How many lines of these entries hold the string "none"? Answer with the number alone.

(DATA SECTION)

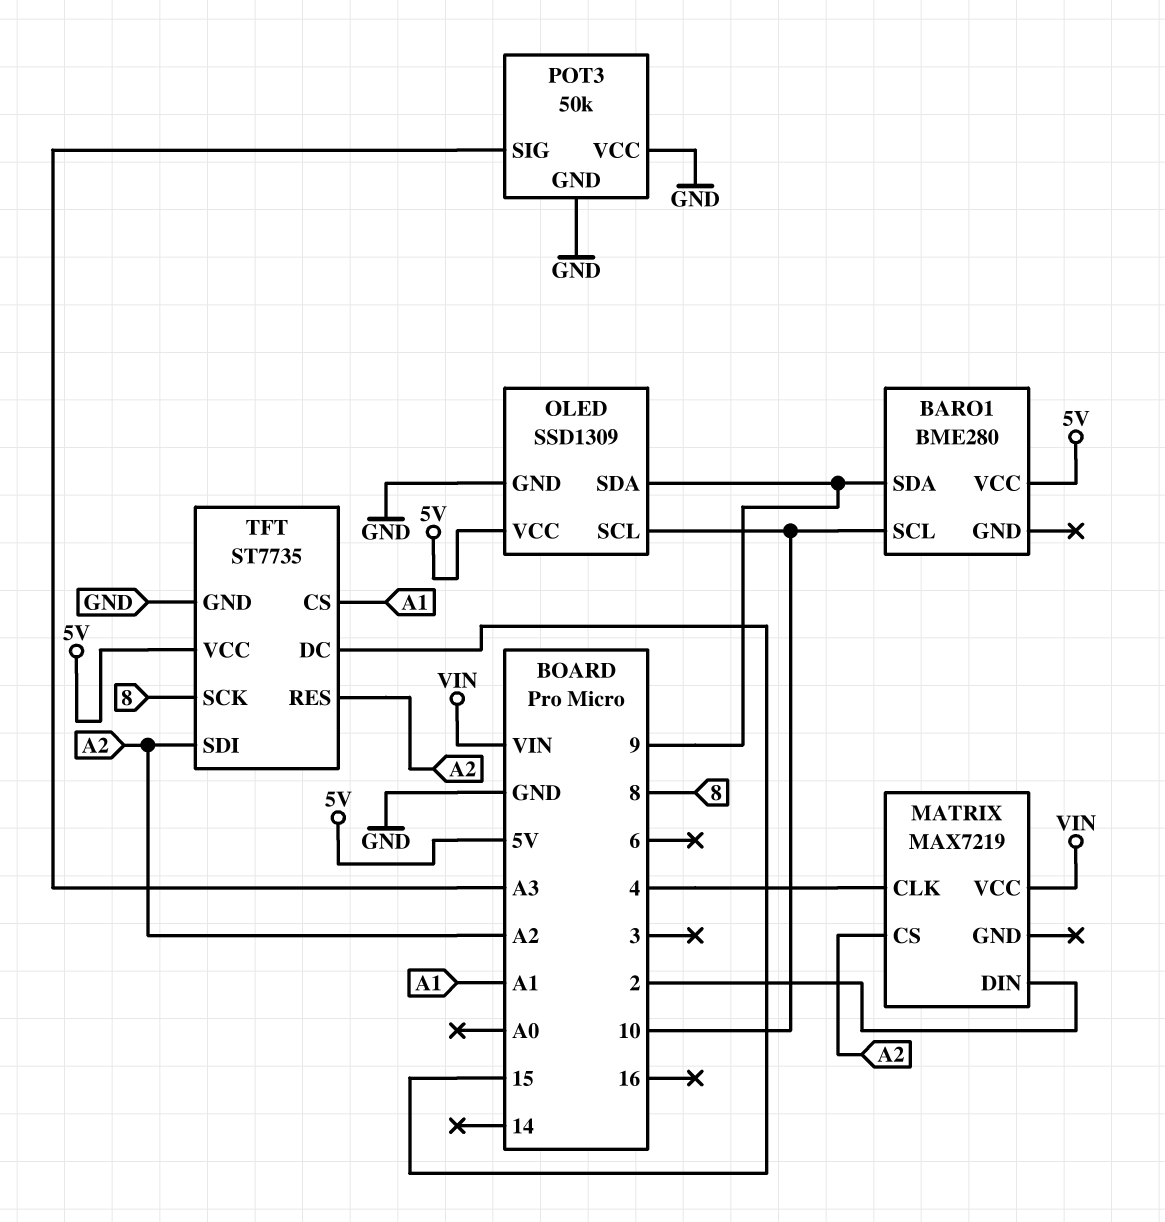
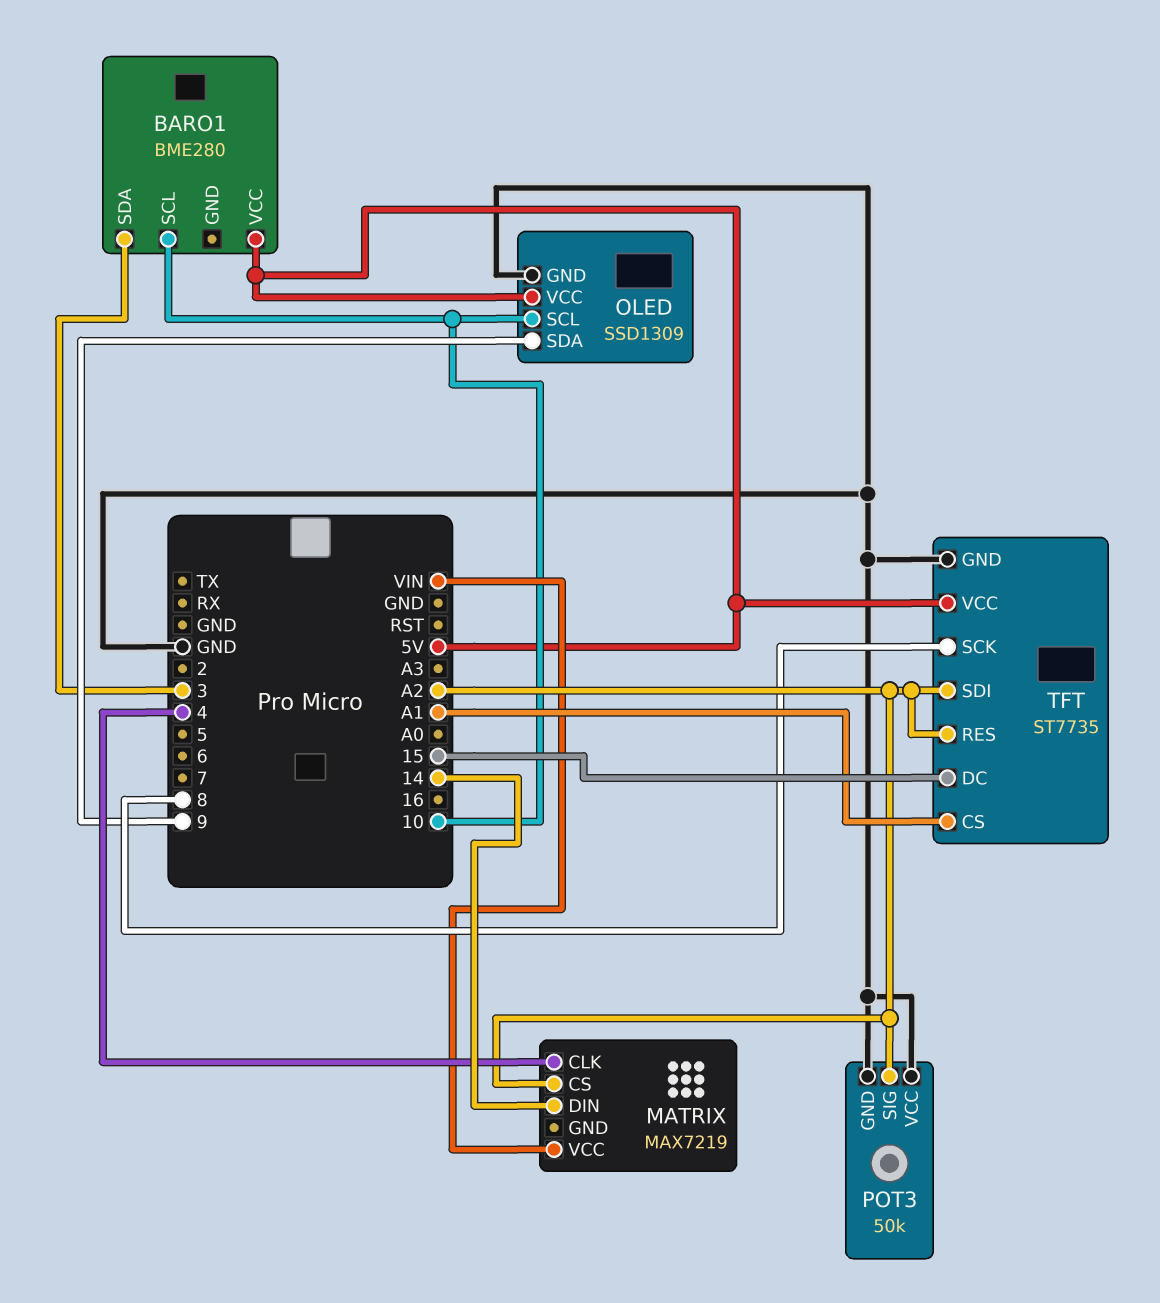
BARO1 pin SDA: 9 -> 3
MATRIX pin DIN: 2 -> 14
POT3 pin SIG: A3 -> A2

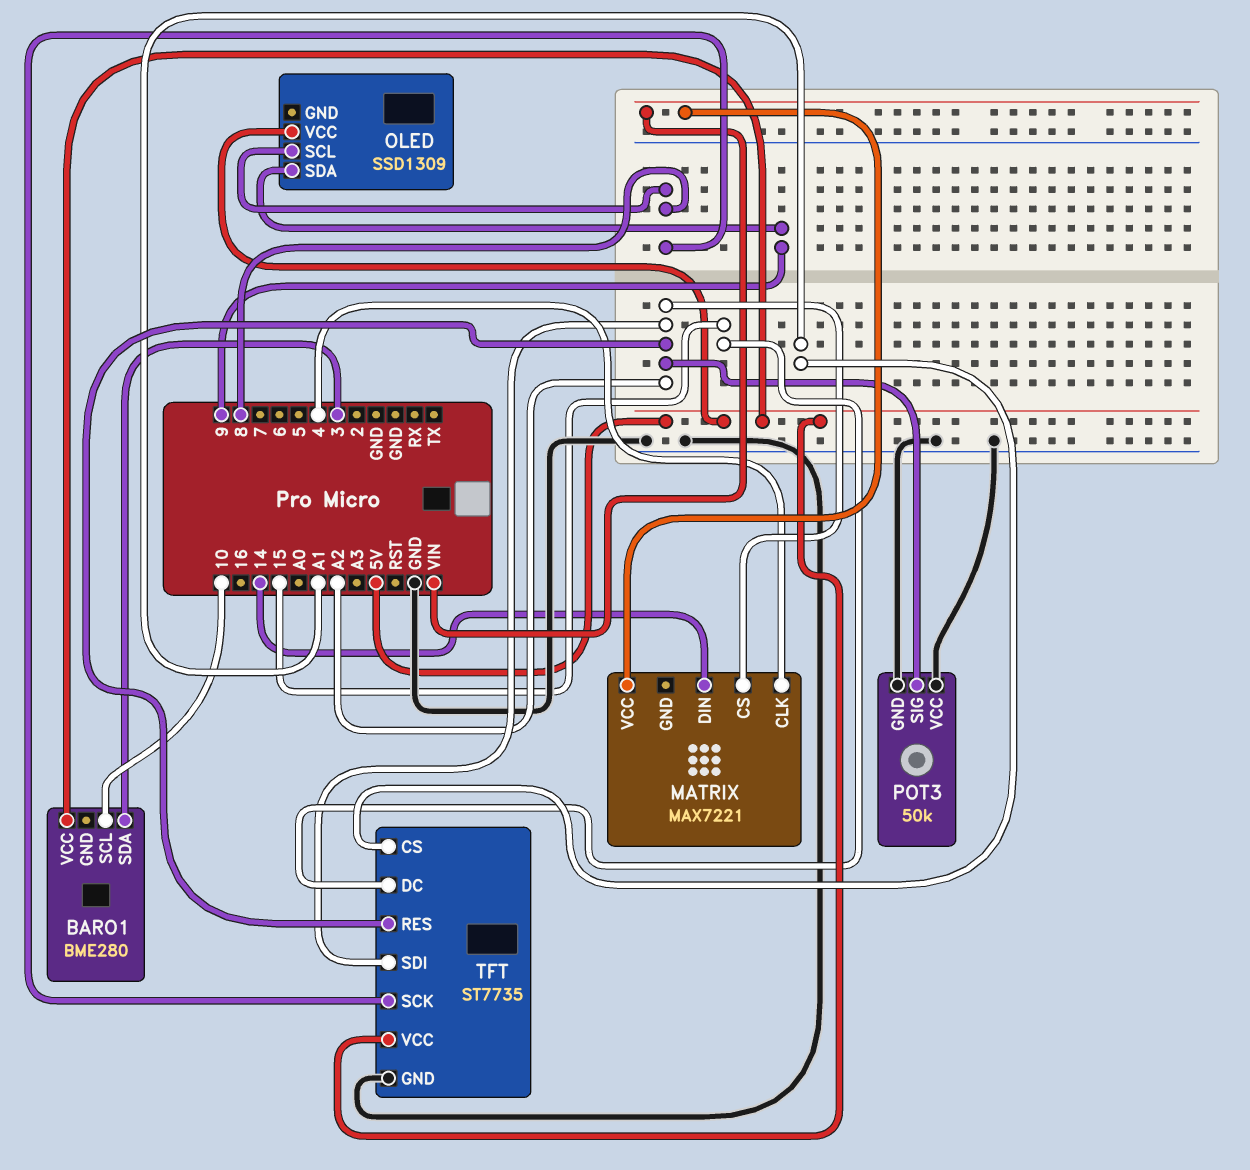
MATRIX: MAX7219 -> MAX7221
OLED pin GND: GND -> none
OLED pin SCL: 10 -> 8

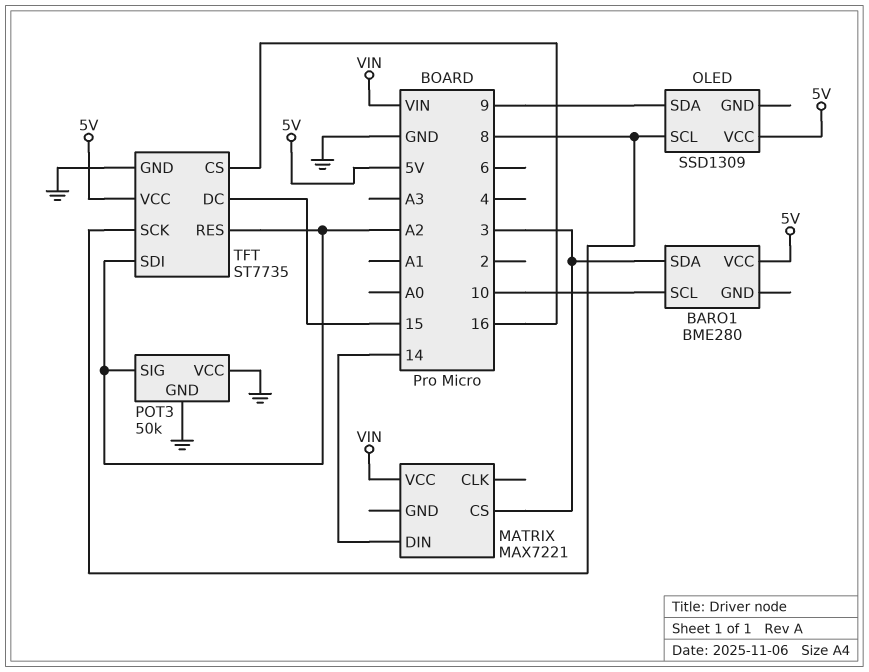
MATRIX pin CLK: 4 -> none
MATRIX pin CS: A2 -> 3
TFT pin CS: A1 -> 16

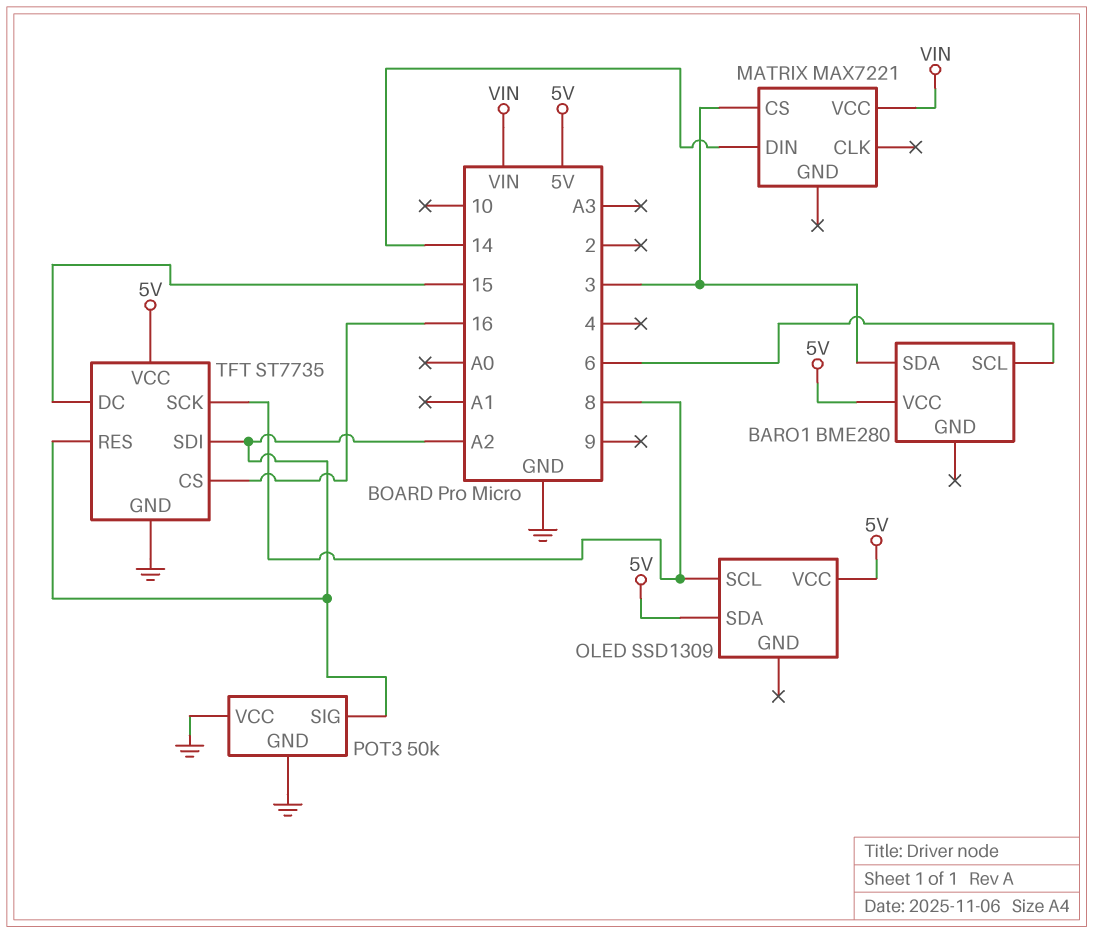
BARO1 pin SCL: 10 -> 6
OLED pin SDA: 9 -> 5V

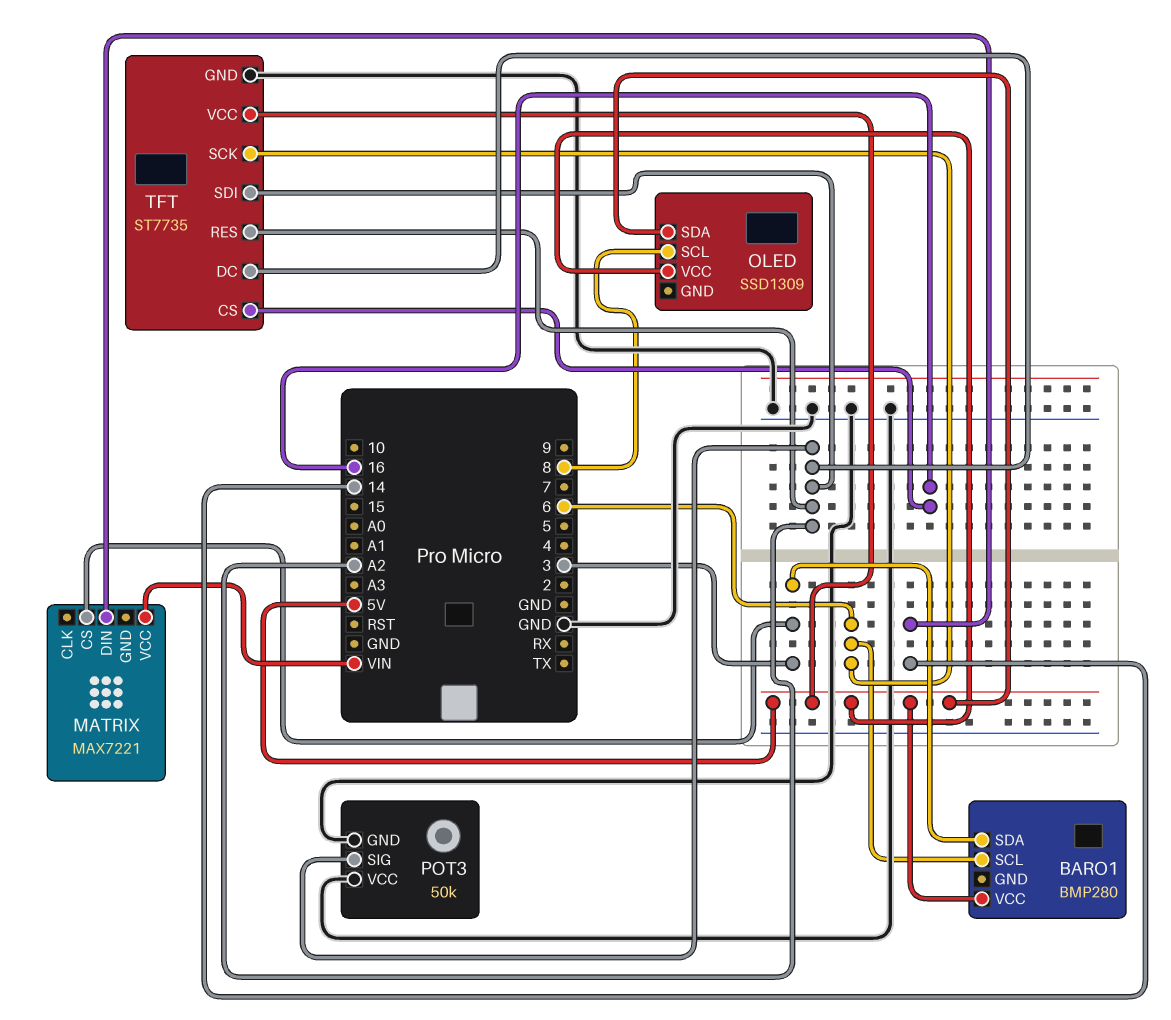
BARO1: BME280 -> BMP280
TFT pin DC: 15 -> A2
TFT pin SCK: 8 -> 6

(End DATA SECTION)
(DATA SECTION)

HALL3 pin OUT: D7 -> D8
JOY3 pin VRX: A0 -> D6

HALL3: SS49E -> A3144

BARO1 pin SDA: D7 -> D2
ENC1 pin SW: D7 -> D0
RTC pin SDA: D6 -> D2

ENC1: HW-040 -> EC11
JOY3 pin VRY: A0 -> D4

(End DATA SECTION)

--- EXERCISE OUTPUT ---
2